Exclude the pictures and set down, unaltered, the lines from the one that holds "R25: 510k (+3V3, NET13) -> 510k (+3V3, NET8)" through the end of the data.

Start of Supplied records

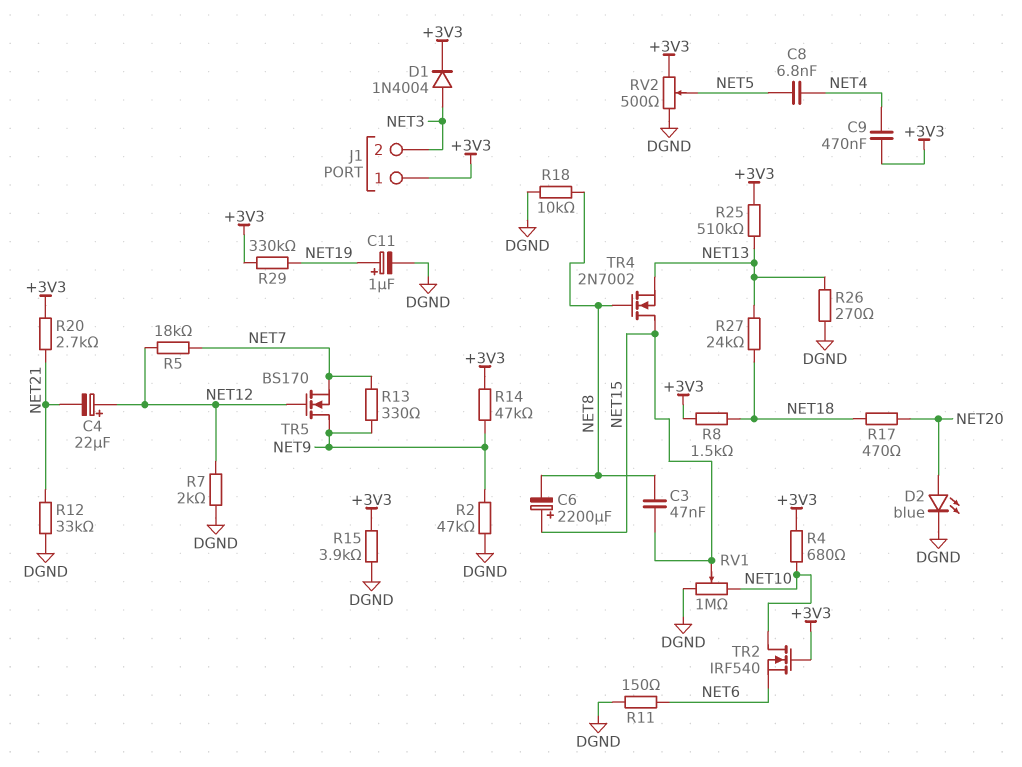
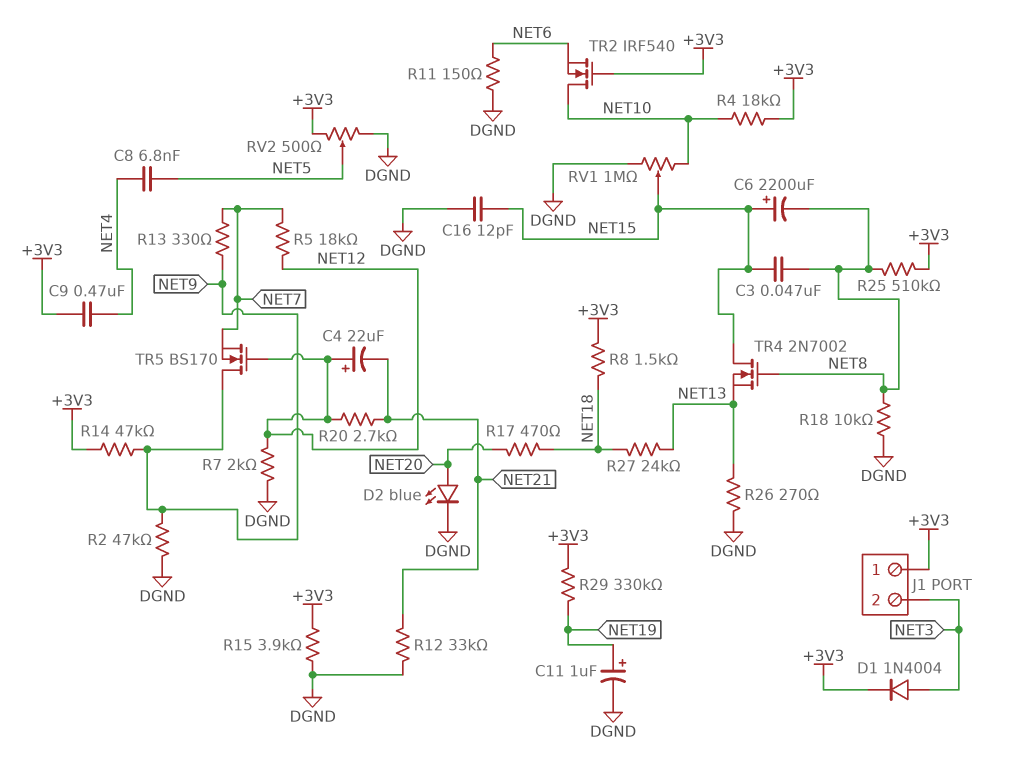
C16: none -> 12pF (DGND, NET15)
R4: 680 (+3V3, NET10) -> 18k (+3V3, NET10)
R20: 2.7k (+3V3, NET21) -> 2.7k (NET12, NET21)
R25: 510k (+3V3, NET13) -> 510k (+3V3, NET8)

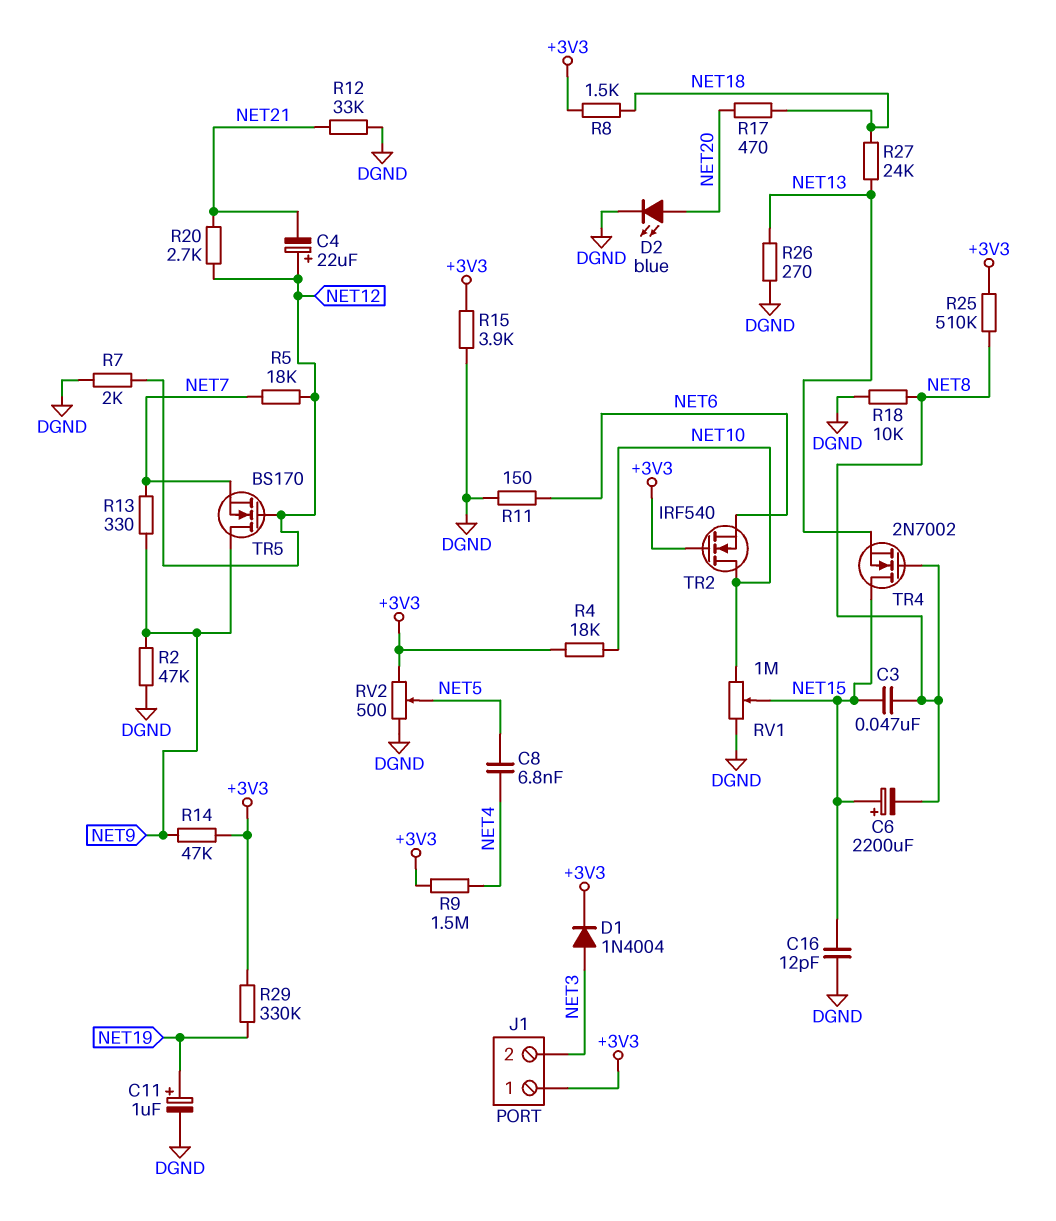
C9: 470nF (+3V3, NET4) -> none
R9: none -> 1.5M (+3V3, NET4)

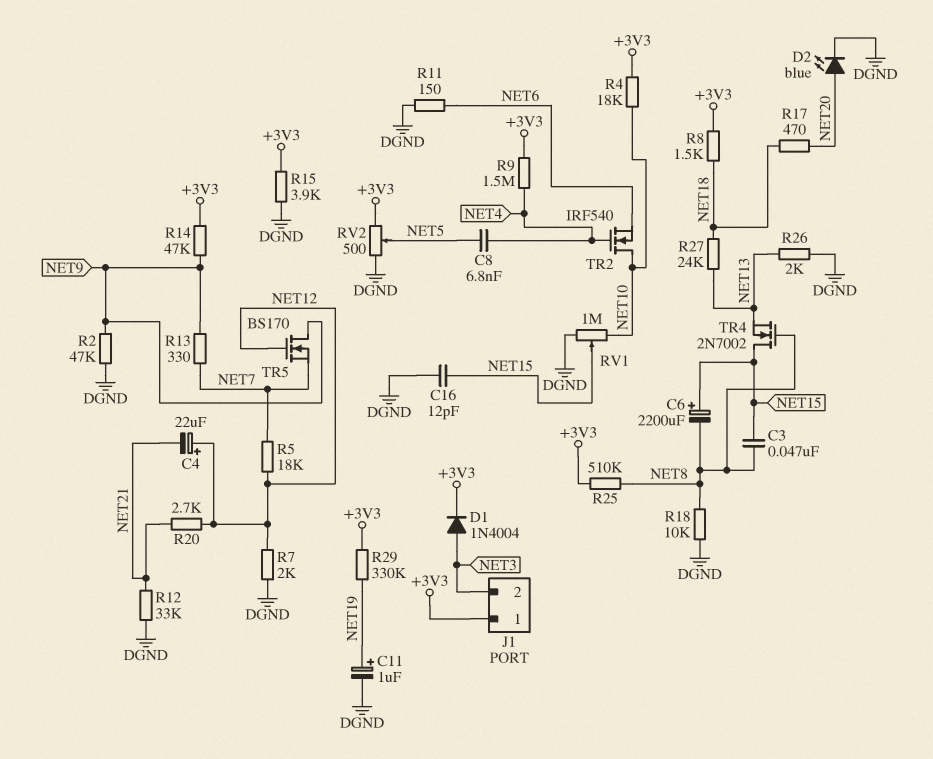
R26: 270 (DGND, NET13) -> 2k (DGND, NET13)
TR2: NMOS IRF540 (G +3V3, D NET10, S NET6) -> NMOS IRF540 (G NET4, D NET10, S NET6)

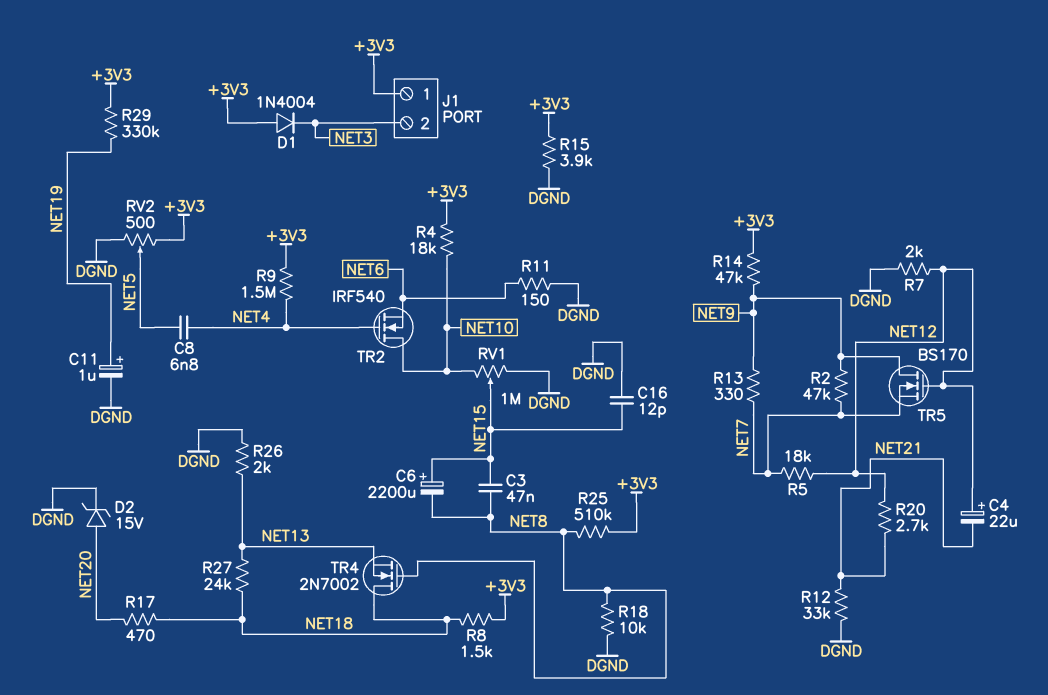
D1: diode 1N4004 (A NET3, K +3V3) -> diode 1N4004 (A +3V3, K NET3)
D2: LED blue (A NET20, K DGND) -> zener 15V (A NET20, K DGND)
R2: 47k (DGND, NET9) -> 47k (NET7, NET9)
TR4: NMOS 2N7002 (G NET8, D NET15, S NET13) -> NMOS 2N7002 (G NET8, D NET18, S NET13)

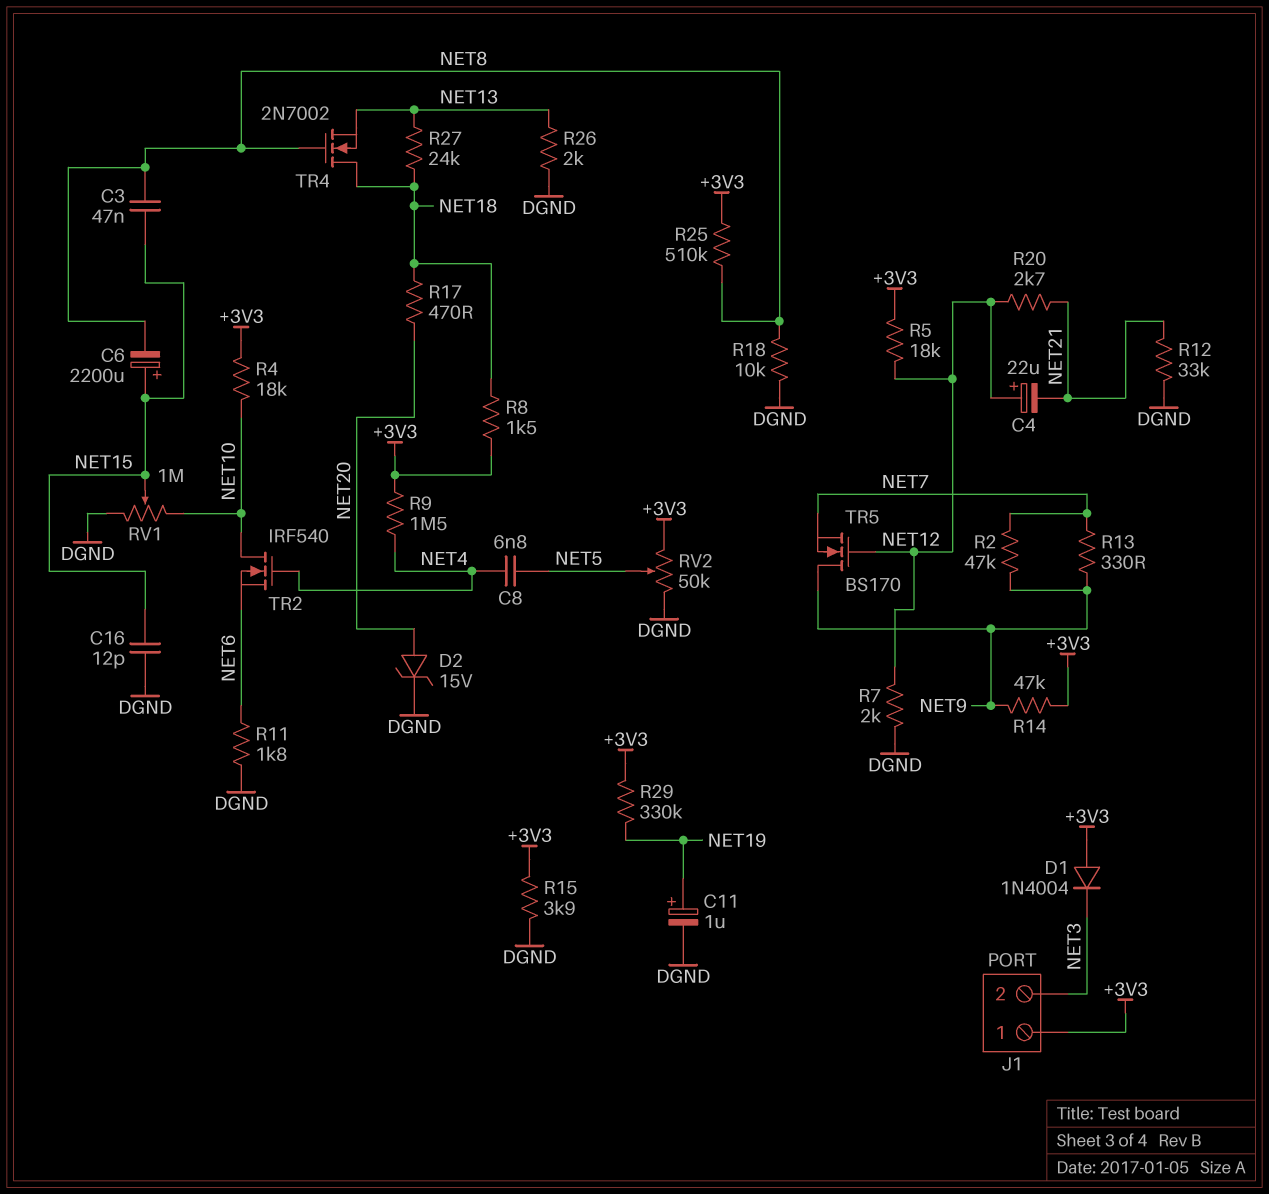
R5: 18k (NET7, NET12) -> 18k (+3V3, NET12)
R11: 150 (DGND, NET6) -> 1.8k (DGND, NET6)
RV2: 500 (+3V3, DGND, wiper NET5) -> 50k (+3V3, DGND, wiper NET5)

End of Supplied records

#### Your response:
R25: 510k (+3V3, NET13) -> 510k (+3V3, NET8)

C9: 470nF (+3V3, NET4) -> none
R9: none -> 1.5M (+3V3, NET4)

R26: 270 (DGND, NET13) -> 2k (DGND, NET13)
TR2: NMOS IRF540 (G +3V3, D NET10, S NET6) -> NMOS IRF540 (G NET4, D NET10, S NET6)

D1: diode 1N4004 (A NET3, K +3V3) -> diode 1N4004 (A +3V3, K NET3)
D2: LED blue (A NET20, K DGND) -> zener 15V (A NET20, K DGND)
R2: 47k (DGND, NET9) -> 47k (NET7, NET9)
TR4: NMOS 2N7002 (G NET8, D NET15, S NET13) -> NMOS 2N7002 (G NET8, D NET18, S NET13)

R5: 18k (NET7, NET12) -> 18k (+3V3, NET12)
R11: 150 (DGND, NET6) -> 1.8k (DGND, NET6)
RV2: 500 (+3V3, DGND, wiper NET5) -> 50k (+3V3, DGND, wiper NET5)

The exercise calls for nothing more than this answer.